- [Dataset]
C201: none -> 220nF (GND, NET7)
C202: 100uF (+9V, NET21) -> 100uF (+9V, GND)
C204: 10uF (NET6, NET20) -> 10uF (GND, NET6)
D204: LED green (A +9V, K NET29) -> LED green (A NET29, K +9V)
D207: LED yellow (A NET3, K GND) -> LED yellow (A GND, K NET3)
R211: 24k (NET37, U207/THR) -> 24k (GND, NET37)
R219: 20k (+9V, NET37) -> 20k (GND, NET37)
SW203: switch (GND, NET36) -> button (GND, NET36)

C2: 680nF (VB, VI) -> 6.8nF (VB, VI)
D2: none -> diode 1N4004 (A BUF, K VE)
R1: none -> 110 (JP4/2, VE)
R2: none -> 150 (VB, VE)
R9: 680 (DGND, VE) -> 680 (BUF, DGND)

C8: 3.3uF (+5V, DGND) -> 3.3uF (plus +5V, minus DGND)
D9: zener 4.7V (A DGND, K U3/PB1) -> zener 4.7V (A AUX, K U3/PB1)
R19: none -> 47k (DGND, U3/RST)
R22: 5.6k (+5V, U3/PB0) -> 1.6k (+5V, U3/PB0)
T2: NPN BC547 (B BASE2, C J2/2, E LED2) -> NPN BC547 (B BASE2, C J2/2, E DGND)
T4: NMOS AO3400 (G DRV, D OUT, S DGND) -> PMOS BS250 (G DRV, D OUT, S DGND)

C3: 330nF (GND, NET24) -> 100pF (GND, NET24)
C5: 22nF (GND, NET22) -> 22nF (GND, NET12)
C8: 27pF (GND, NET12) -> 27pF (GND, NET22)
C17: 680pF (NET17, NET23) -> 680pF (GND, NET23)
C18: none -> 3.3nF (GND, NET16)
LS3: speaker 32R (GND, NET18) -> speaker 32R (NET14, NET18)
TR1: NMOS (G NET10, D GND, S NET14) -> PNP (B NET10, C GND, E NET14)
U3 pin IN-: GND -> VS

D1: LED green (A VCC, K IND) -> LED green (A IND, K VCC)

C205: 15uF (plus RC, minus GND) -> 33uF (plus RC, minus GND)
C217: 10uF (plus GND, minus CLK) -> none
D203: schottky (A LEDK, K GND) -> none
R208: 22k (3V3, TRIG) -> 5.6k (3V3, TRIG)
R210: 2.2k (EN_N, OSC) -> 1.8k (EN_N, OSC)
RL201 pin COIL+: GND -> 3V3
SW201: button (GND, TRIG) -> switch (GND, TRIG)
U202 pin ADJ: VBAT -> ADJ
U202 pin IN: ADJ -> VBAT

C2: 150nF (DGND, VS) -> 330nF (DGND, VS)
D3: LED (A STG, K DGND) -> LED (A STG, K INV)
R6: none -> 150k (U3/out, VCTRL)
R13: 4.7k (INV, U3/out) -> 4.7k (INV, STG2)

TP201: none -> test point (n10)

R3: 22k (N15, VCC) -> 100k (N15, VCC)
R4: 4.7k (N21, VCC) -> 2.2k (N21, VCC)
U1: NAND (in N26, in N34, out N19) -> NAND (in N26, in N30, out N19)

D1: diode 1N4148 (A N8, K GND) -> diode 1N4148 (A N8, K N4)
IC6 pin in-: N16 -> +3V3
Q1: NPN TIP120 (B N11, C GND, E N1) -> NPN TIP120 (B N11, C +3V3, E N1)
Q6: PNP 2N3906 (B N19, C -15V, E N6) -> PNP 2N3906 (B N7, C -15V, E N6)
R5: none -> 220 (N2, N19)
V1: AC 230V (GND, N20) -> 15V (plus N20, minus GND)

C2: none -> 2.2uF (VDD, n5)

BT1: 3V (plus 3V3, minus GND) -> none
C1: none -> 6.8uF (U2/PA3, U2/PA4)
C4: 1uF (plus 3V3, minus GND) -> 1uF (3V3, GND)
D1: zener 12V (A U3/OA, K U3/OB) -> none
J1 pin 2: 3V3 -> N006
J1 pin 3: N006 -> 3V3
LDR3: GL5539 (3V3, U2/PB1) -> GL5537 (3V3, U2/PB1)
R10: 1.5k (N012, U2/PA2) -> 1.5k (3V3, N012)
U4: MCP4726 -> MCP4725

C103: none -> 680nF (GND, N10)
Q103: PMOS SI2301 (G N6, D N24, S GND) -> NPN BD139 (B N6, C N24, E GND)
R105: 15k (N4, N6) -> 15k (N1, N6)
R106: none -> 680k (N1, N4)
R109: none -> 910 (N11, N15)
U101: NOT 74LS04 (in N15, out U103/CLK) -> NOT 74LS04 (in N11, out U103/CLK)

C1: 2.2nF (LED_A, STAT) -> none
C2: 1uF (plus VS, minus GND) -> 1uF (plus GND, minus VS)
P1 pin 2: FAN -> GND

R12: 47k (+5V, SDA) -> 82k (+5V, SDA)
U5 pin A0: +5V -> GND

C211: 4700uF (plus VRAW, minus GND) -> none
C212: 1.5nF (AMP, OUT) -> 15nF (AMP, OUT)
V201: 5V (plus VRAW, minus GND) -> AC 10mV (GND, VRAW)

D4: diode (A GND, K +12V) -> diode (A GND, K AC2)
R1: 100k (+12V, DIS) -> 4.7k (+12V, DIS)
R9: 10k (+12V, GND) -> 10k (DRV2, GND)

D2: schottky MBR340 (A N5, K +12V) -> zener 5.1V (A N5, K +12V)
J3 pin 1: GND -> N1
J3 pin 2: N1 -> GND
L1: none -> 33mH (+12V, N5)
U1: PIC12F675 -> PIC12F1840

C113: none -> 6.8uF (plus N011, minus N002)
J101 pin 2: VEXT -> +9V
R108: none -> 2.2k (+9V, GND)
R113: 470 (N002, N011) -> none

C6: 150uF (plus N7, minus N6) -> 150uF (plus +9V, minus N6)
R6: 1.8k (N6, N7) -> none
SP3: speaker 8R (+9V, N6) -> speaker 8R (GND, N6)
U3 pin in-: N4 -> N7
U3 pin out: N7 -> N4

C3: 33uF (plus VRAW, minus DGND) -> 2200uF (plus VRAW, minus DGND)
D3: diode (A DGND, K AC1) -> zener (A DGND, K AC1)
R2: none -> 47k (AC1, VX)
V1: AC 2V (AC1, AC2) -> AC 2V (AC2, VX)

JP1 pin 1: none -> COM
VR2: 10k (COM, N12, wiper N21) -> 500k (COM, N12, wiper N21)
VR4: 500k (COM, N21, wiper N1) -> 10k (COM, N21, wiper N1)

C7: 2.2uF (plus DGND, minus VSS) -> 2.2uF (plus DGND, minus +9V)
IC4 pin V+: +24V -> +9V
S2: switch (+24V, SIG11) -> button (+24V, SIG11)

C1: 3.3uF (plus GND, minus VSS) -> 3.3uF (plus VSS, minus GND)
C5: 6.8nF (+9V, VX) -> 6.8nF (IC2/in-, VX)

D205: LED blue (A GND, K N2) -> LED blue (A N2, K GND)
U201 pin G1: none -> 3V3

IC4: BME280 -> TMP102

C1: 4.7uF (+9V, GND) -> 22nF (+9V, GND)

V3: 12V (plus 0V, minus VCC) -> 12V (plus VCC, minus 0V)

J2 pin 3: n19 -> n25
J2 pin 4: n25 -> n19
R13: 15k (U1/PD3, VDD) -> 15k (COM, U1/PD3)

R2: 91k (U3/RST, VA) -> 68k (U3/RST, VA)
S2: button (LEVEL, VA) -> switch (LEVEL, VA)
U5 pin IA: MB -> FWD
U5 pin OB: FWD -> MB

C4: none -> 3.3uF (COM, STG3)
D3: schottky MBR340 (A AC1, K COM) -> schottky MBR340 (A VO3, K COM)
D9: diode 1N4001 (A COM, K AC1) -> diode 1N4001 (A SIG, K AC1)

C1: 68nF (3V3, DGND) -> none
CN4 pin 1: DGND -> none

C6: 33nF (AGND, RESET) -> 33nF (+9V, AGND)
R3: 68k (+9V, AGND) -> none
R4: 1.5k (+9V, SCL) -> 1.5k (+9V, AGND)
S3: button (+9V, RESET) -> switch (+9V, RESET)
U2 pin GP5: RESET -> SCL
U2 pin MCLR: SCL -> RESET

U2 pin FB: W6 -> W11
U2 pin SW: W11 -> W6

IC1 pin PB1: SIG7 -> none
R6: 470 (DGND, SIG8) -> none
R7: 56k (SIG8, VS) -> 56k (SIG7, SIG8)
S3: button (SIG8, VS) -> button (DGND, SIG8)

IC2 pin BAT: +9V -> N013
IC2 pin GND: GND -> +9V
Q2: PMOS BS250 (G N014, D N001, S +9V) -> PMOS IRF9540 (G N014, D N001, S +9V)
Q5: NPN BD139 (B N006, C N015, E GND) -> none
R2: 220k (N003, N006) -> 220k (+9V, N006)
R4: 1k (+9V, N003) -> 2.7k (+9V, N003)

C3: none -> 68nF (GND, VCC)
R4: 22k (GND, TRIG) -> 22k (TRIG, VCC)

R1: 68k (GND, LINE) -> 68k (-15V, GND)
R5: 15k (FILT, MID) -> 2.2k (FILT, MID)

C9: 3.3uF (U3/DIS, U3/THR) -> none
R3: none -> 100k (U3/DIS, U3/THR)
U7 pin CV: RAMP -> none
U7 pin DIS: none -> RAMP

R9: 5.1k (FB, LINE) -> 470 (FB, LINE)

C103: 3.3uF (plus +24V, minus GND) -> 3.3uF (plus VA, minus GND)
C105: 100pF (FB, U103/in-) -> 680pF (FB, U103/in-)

- [Work required] Print, from the entries above, the line with "Q103: PMOS SI2301", the line with "U3 pin out: N7 -> N4" and all lines between them, exactly and with nothing else.

- [Response to this exercise]
Q103: PMOS SI2301 (G N6, D N24, S GND) -> NPN BD139 (B N6, C N24, E GND)
R105: 15k (N4, N6) -> 15k (N1, N6)
R106: none -> 680k (N1, N4)
R109: none -> 910 (N11, N15)
U101: NOT 74LS04 (in N15, out U103/CLK) -> NOT 74LS04 (in N11, out U103/CLK)

C1: 2.2nF (LED_A, STAT) -> none
C2: 1uF (plus VS, minus GND) -> 1uF (plus GND, minus VS)
P1 pin 2: FAN -> GND

R12: 47k (+5V, SDA) -> 82k (+5V, SDA)
U5 pin A0: +5V -> GND

C211: 4700uF (plus VRAW, minus GND) -> none
C212: 1.5nF (AMP, OUT) -> 15nF (AMP, OUT)
V201: 5V (plus VRAW, minus GND) -> AC 10mV (GND, VRAW)

D4: diode (A GND, K +12V) -> diode (A GND, K AC2)
R1: 100k (+12V, DIS) -> 4.7k (+12V, DIS)
R9: 10k (+12V, GND) -> 10k (DRV2, GND)

D2: schottky MBR340 (A N5, K +12V) -> zener 5.1V (A N5, K +12V)
J3 pin 1: GND -> N1
J3 pin 2: N1 -> GND
L1: none -> 33mH (+12V, N5)
U1: PIC12F675 -> PIC12F1840

C113: none -> 6.8uF (plus N011, minus N002)
J101 pin 2: VEXT -> +9V
R108: none -> 2.2k (+9V, GND)
R113: 470 (N002, N011) -> none

C6: 150uF (plus N7, minus N6) -> 150uF (plus +9V, minus N6)
R6: 1.8k (N6, N7) -> none
SP3: speaker 8R (+9V, N6) -> speaker 8R (GND, N6)
U3 pin in-: N4 -> N7
U3 pin out: N7 -> N4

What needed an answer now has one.